For the entries that follow, tally the lines holding the string "yellow". Give the total and nothing else.

+ + +

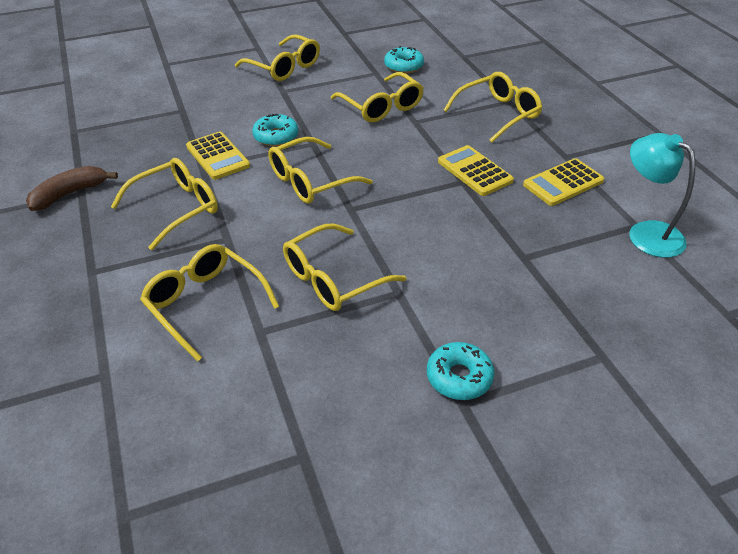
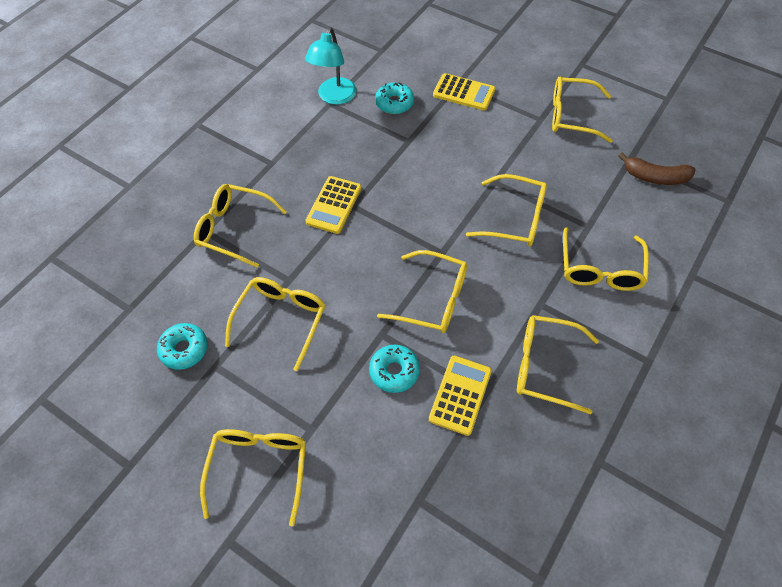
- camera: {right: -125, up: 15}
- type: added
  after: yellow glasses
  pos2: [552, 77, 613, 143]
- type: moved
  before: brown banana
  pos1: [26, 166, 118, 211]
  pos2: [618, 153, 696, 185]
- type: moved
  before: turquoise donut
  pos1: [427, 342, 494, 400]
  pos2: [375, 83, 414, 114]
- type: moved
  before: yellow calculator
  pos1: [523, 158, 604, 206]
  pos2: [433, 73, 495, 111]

+ + +

Written solution ▸ 2